==== Data supplied ====

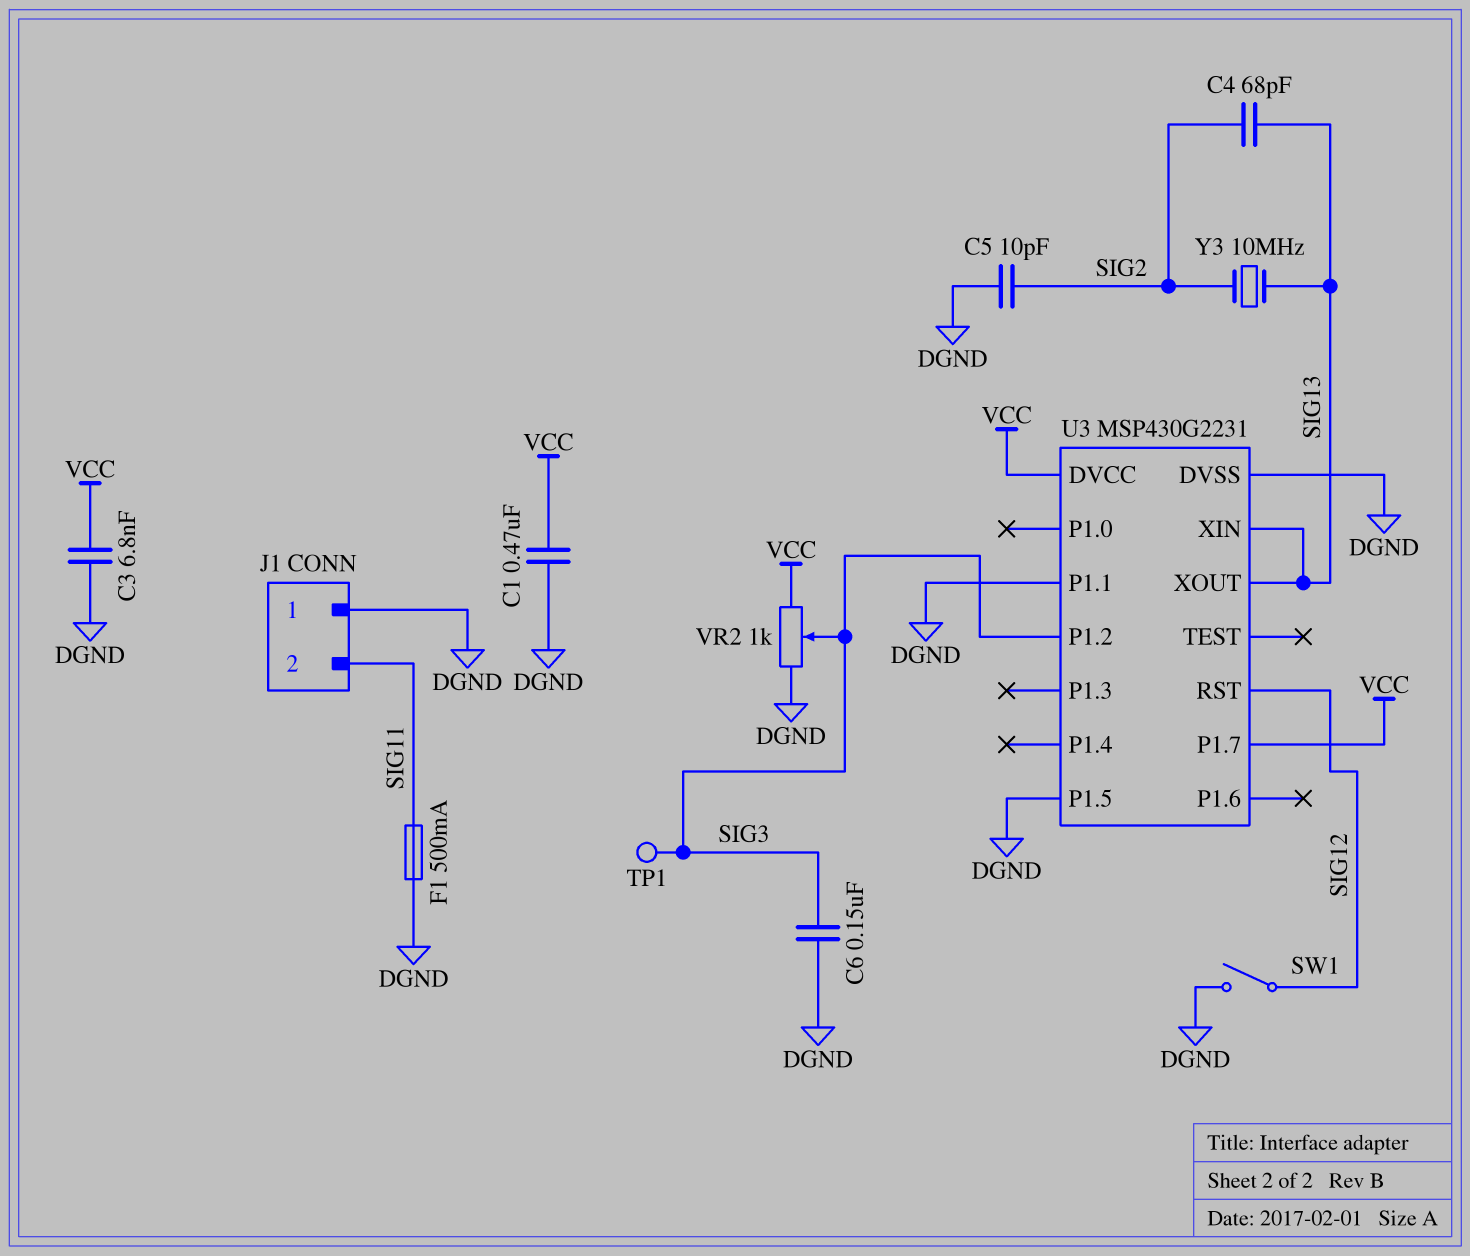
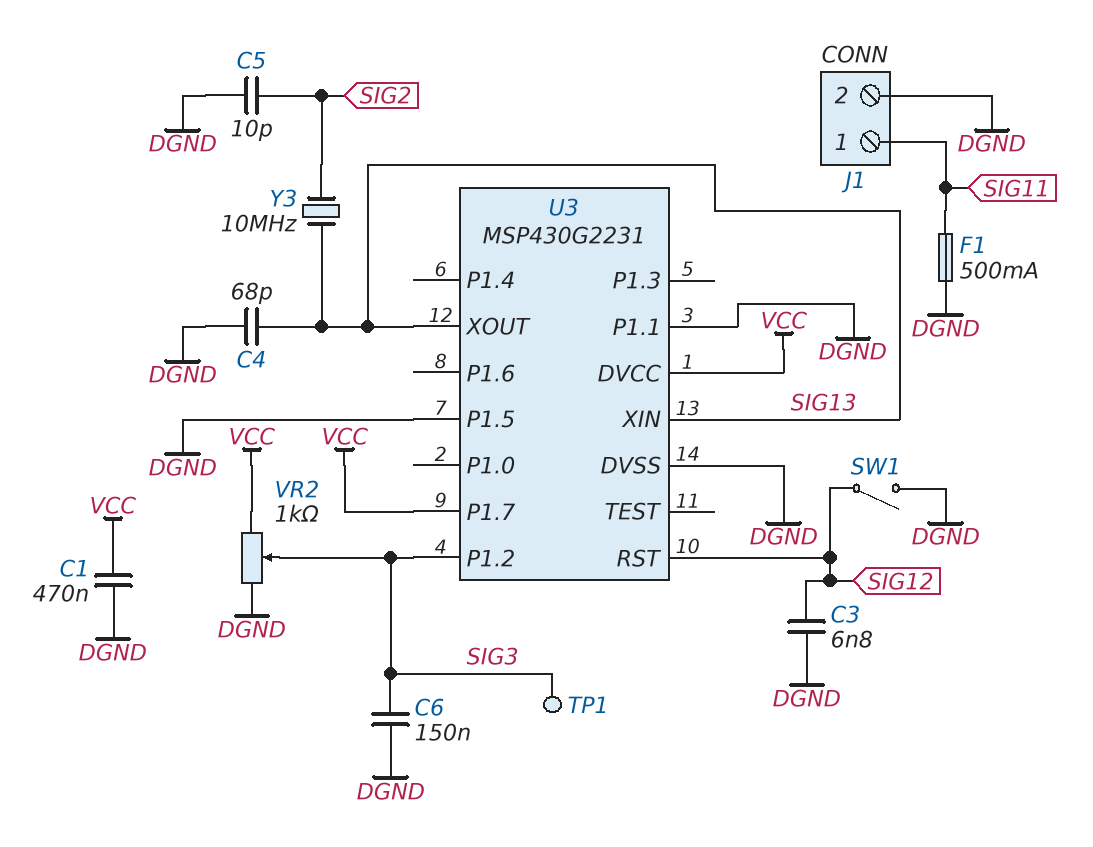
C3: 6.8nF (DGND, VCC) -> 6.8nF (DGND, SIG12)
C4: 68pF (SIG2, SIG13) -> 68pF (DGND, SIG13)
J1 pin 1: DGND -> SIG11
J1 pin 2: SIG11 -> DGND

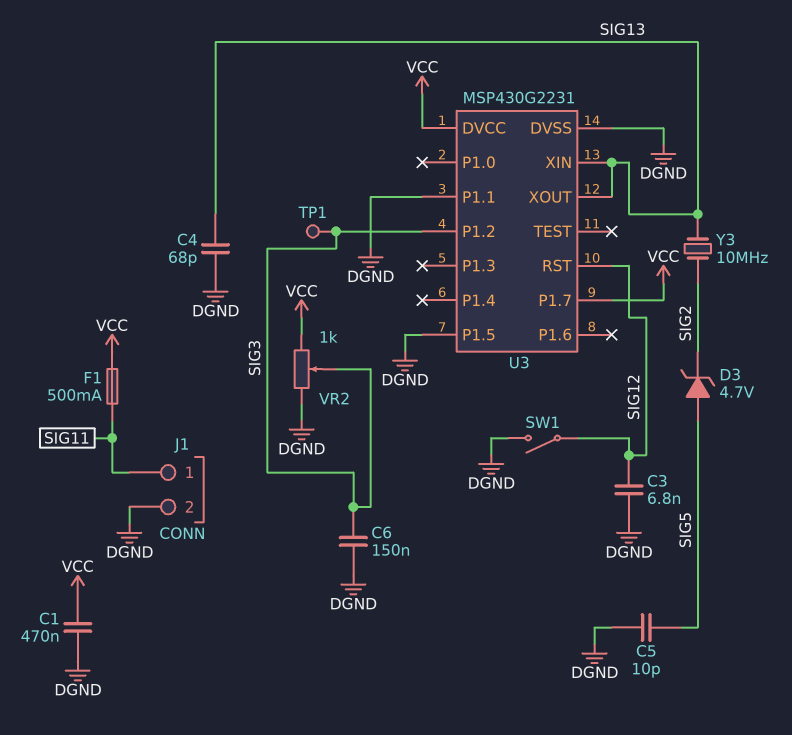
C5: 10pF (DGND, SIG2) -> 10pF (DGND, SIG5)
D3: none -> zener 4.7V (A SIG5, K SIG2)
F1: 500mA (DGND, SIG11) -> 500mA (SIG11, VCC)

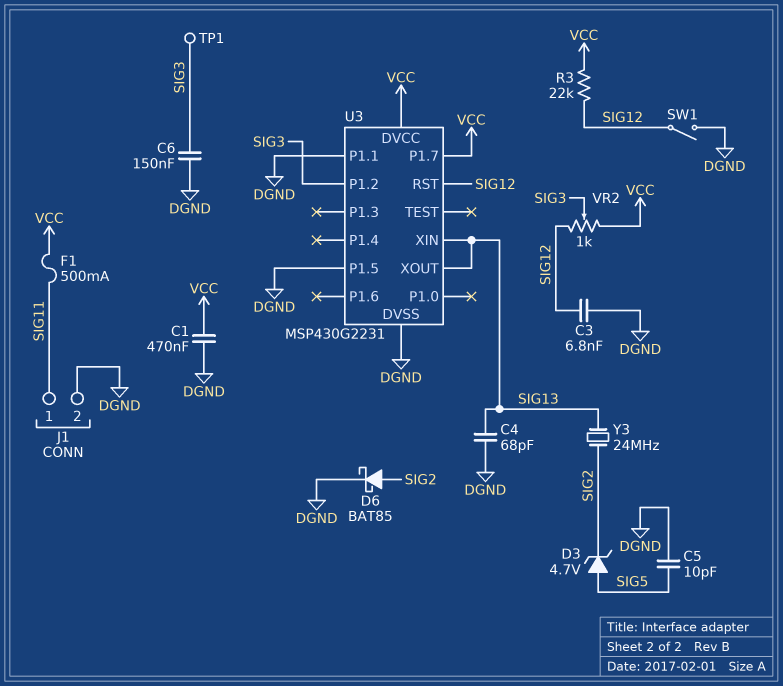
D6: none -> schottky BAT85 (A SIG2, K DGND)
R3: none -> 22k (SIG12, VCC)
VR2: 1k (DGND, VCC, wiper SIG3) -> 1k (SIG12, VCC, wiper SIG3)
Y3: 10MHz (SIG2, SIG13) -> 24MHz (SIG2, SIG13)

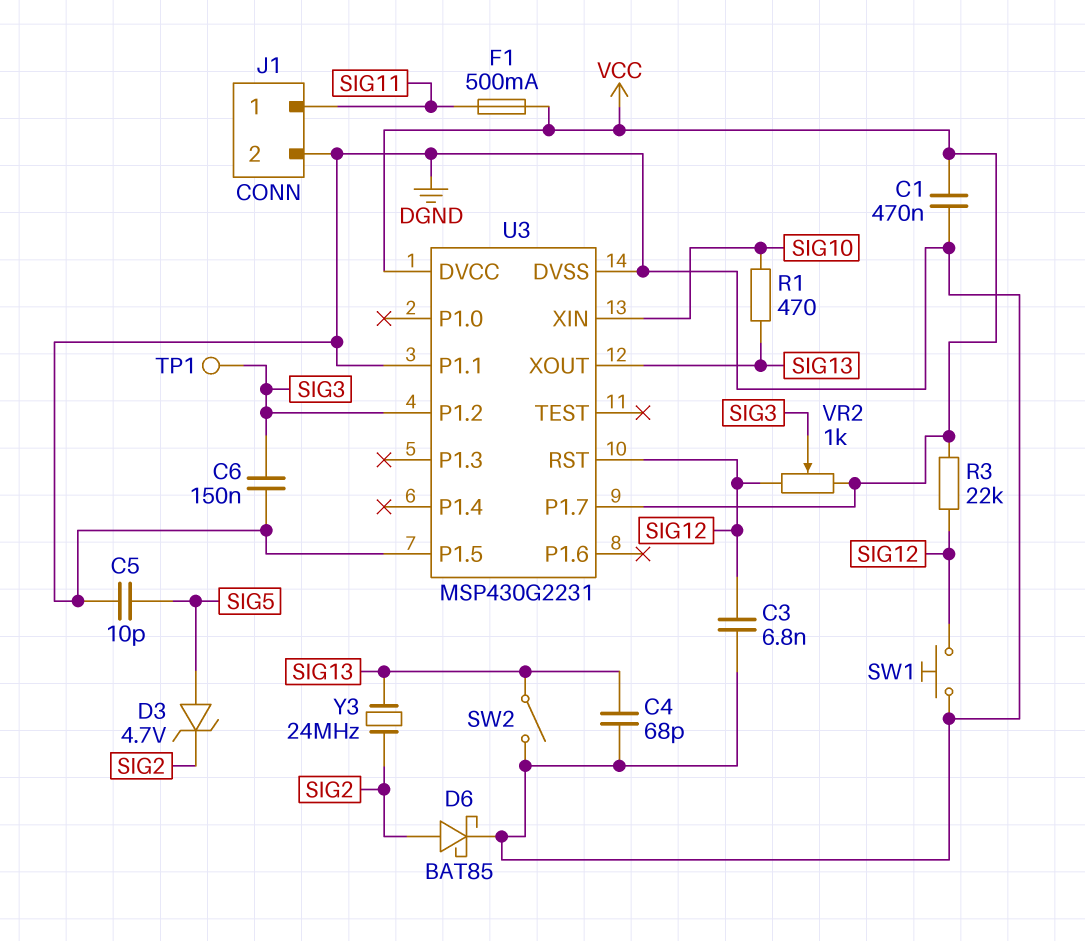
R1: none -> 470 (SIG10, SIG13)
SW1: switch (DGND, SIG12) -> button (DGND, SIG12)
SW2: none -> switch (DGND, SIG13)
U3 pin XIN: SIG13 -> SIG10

====

Every record is to be repeated exactly, and no picture is carried over.

C3: 6.8nF (DGND, VCC) -> 6.8nF (DGND, SIG12)
C4: 68pF (SIG2, SIG13) -> 68pF (DGND, SIG13)
J1 pin 1: DGND -> SIG11
J1 pin 2: SIG11 -> DGND

C5: 10pF (DGND, SIG2) -> 10pF (DGND, SIG5)
D3: none -> zener 4.7V (A SIG5, K SIG2)
F1: 500mA (DGND, SIG11) -> 500mA (SIG11, VCC)

D6: none -> schottky BAT85 (A SIG2, K DGND)
R3: none -> 22k (SIG12, VCC)
VR2: 1k (DGND, VCC, wiper SIG3) -> 1k (SIG12, VCC, wiper SIG3)
Y3: 10MHz (SIG2, SIG13) -> 24MHz (SIG2, SIG13)

R1: none -> 470 (SIG10, SIG13)
SW1: switch (DGND, SIG12) -> button (DGND, SIG12)
SW2: none -> switch (DGND, SIG13)
U3 pin XIN: SIG13 -> SIG10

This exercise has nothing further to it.